DATA SHOWN:

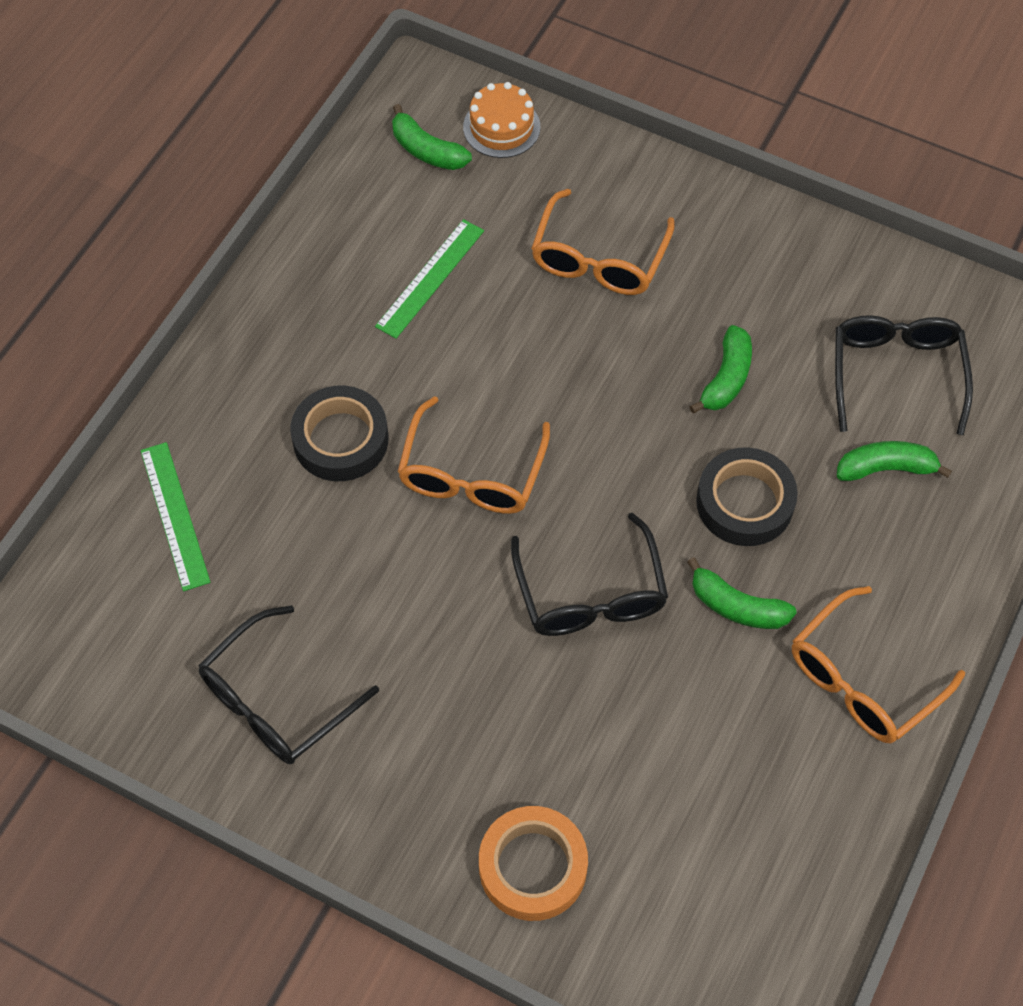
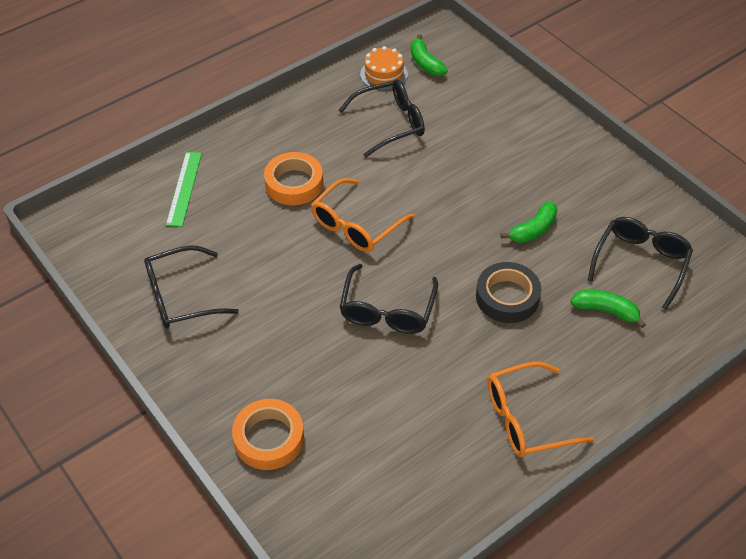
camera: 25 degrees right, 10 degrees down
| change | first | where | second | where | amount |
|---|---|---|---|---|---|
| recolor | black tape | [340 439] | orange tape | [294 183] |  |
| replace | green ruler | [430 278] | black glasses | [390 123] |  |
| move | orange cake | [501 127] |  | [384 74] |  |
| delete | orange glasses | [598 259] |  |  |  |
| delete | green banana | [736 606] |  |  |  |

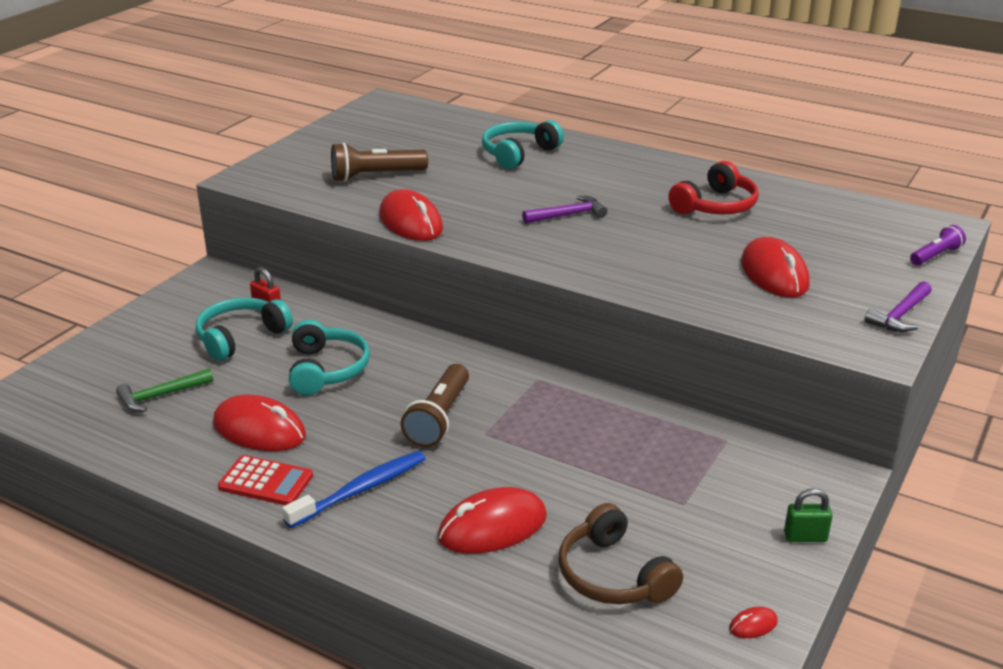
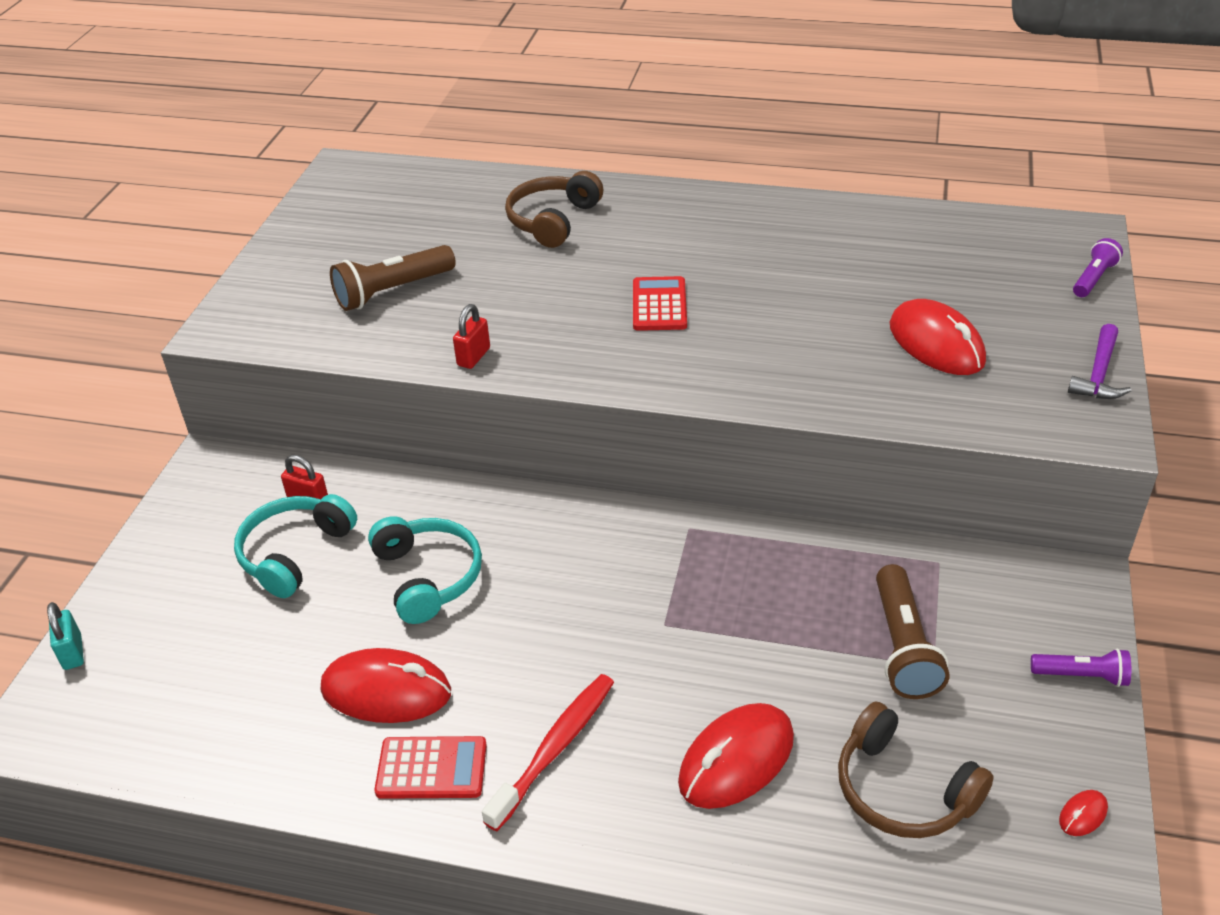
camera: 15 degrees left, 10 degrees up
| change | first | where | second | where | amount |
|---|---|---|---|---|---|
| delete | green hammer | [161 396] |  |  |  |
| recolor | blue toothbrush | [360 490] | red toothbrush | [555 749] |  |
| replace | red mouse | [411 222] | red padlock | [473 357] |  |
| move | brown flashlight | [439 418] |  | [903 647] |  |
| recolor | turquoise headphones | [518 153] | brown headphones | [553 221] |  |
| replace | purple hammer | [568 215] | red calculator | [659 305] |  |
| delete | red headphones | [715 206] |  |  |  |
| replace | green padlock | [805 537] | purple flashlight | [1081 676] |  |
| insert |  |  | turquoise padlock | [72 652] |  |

* * *

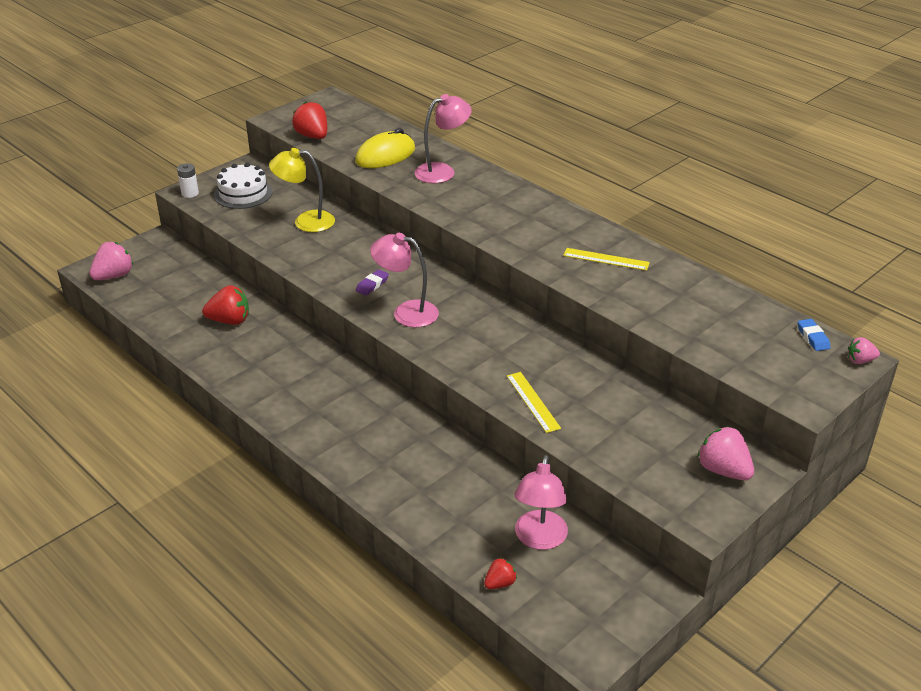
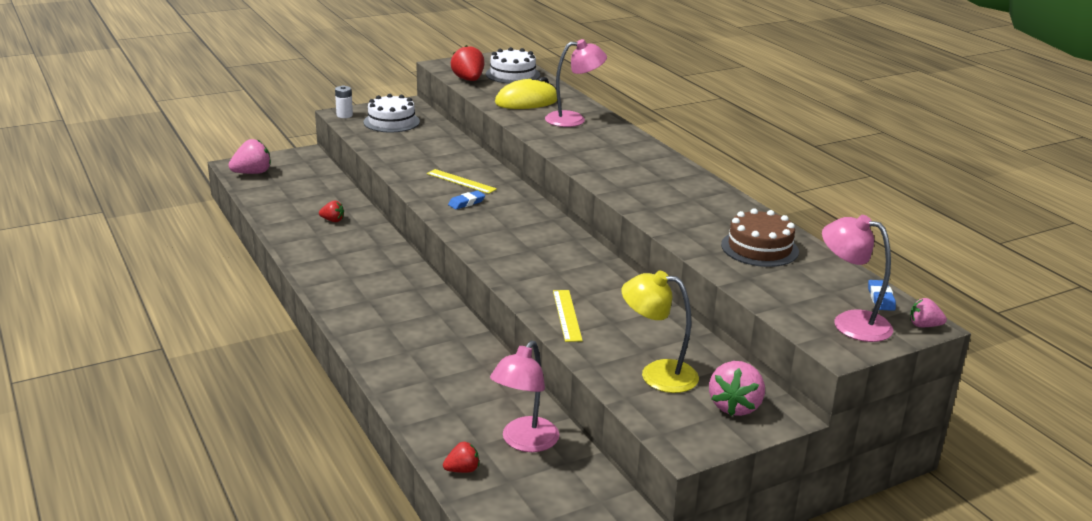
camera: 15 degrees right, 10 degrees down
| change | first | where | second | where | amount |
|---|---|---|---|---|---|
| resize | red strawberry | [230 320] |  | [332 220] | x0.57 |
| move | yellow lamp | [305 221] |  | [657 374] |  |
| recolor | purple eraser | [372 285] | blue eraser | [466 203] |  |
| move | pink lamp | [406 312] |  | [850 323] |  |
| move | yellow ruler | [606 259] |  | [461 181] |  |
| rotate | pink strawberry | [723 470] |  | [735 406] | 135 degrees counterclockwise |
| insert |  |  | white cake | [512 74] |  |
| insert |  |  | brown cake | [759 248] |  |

...

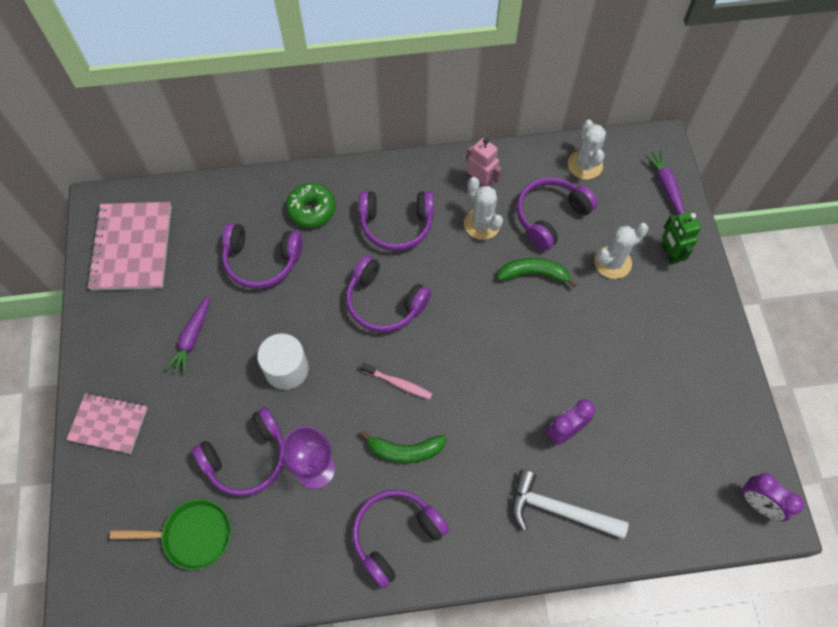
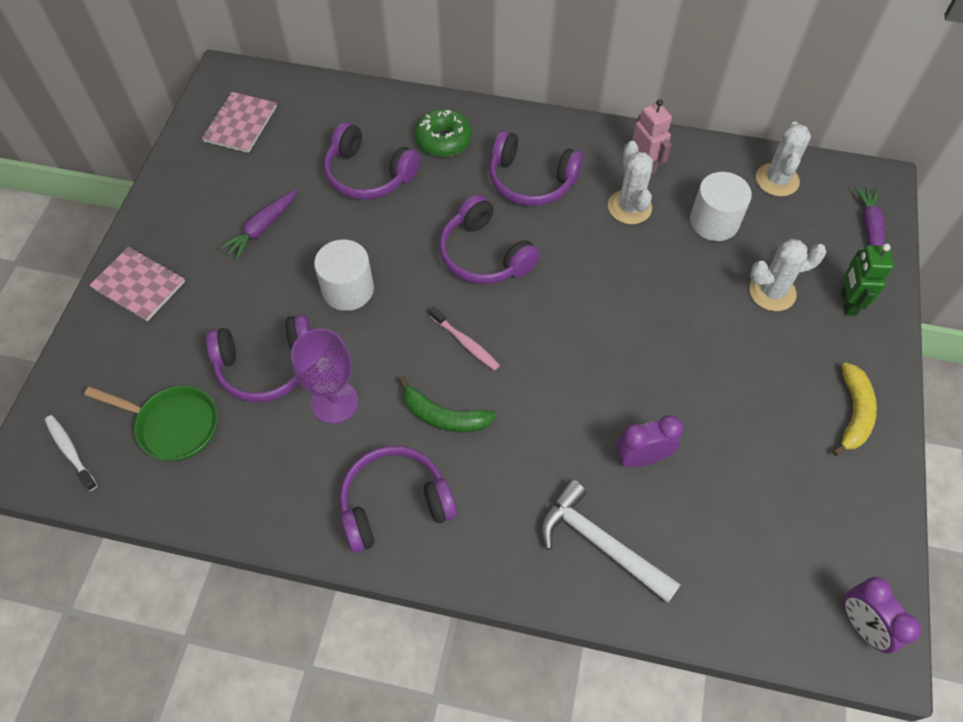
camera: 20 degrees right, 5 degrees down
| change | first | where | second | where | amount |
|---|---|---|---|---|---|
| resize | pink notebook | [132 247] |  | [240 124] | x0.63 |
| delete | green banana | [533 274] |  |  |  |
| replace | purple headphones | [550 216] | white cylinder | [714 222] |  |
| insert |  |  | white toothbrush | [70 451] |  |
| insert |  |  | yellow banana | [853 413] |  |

PROBLEM DETAILS: The listing above holds a line with "recolor | black" and a line with "delete | orange". Print the stretch from the first through the second, exactly and alone.

OUTPUT BELOW:
| recolor | black tape | [340 439] | orange tape | [294 183] |  |
| replace | green ruler | [430 278] | black glasses | [390 123] |  |
| move | orange cake | [501 127] |  | [384 74] |  |
| delete | orange glasses | [598 259] |  |  |  |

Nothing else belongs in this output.